## Exercise requirements
In the records below, begin at the line containing "C2: none -> 2.2uF (plus VDD, minus GND)" and end at the line containing "U2: PC817 -> TLP281"; quote every line in that span exactly, including both boundary lines, and no others.

## Provided information
+ + + + + + +

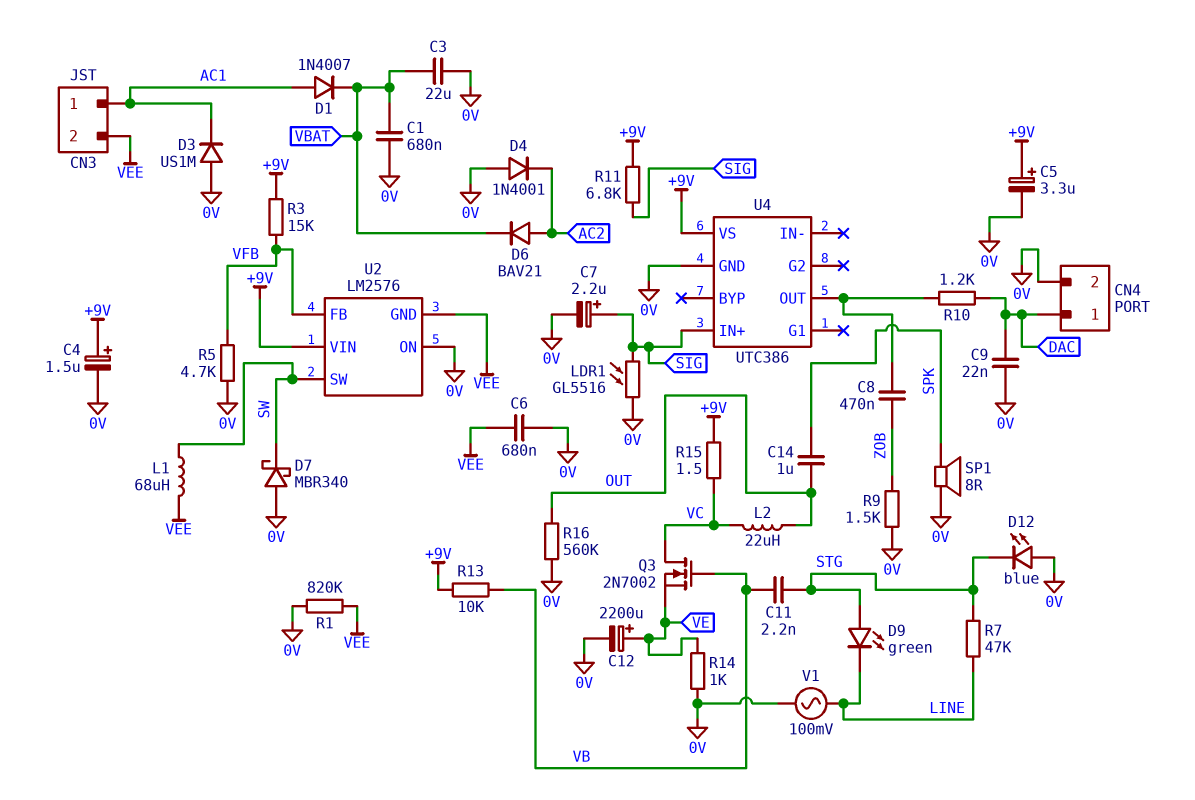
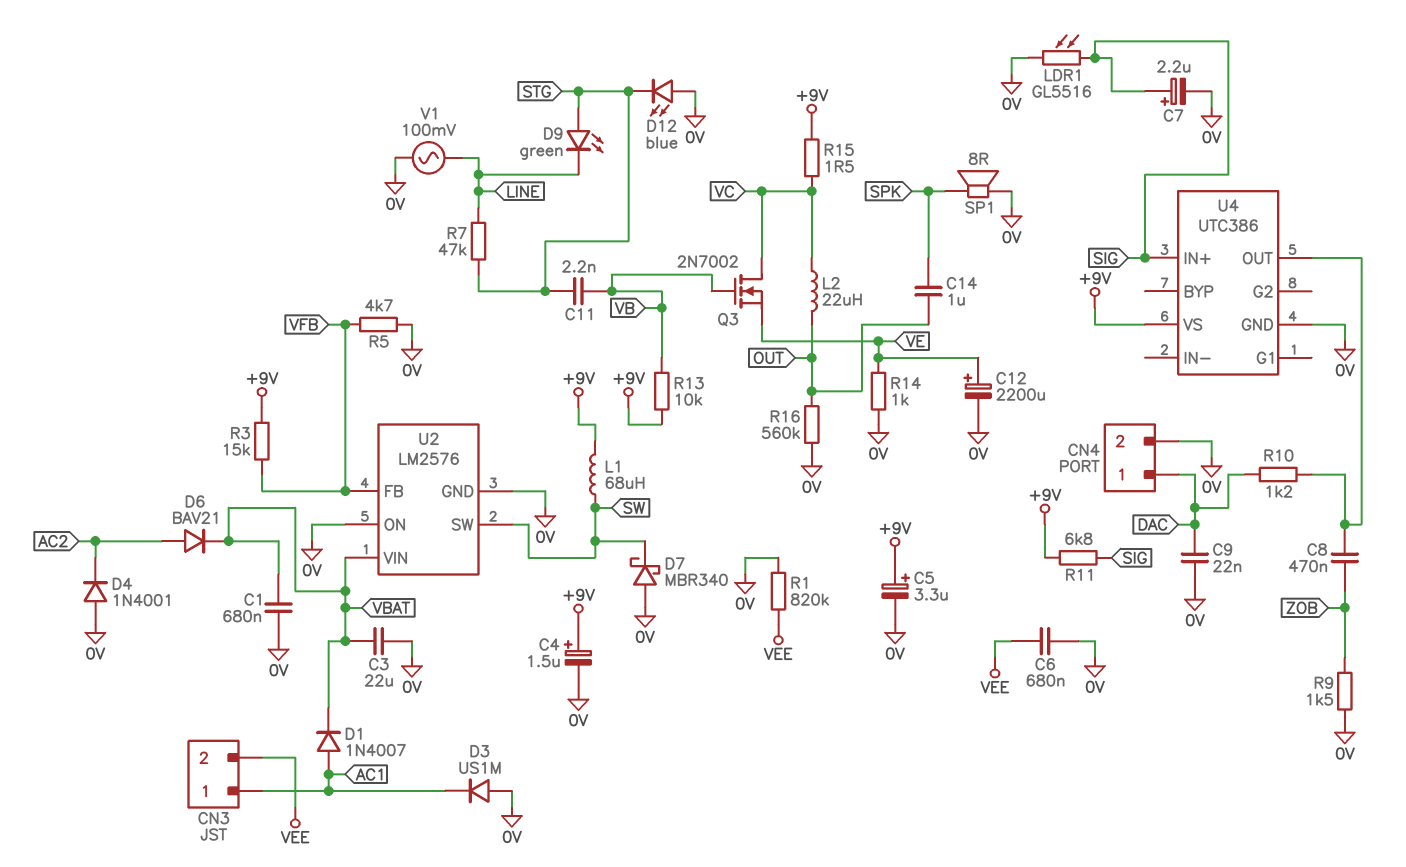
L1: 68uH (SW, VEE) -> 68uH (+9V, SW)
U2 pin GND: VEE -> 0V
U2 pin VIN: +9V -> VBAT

+ + + + + + +

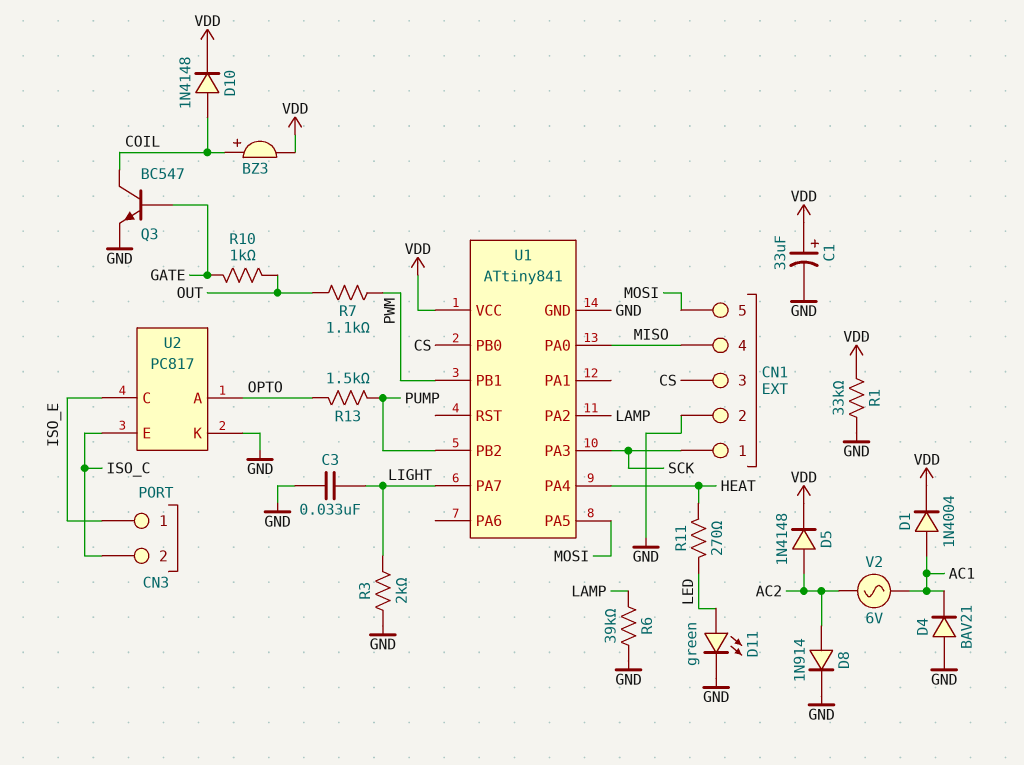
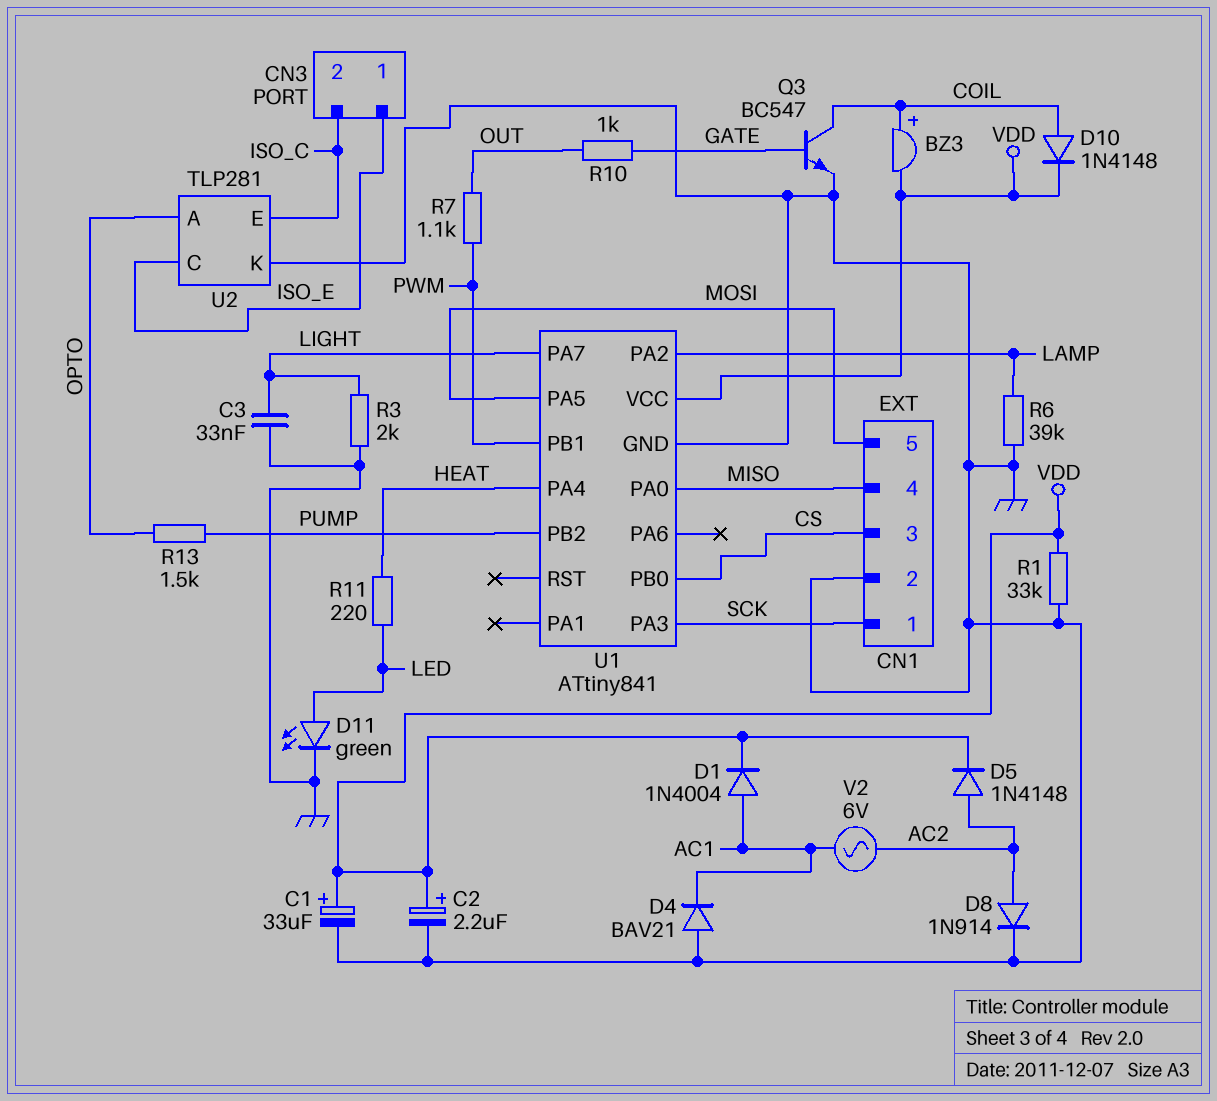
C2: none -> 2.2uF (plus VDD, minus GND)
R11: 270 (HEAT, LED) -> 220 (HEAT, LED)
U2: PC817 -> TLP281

+ + + + + + +

## Answer
C2: none -> 2.2uF (plus VDD, minus GND)
R11: 270 (HEAT, LED) -> 220 (HEAT, LED)
U2: PC817 -> TLP281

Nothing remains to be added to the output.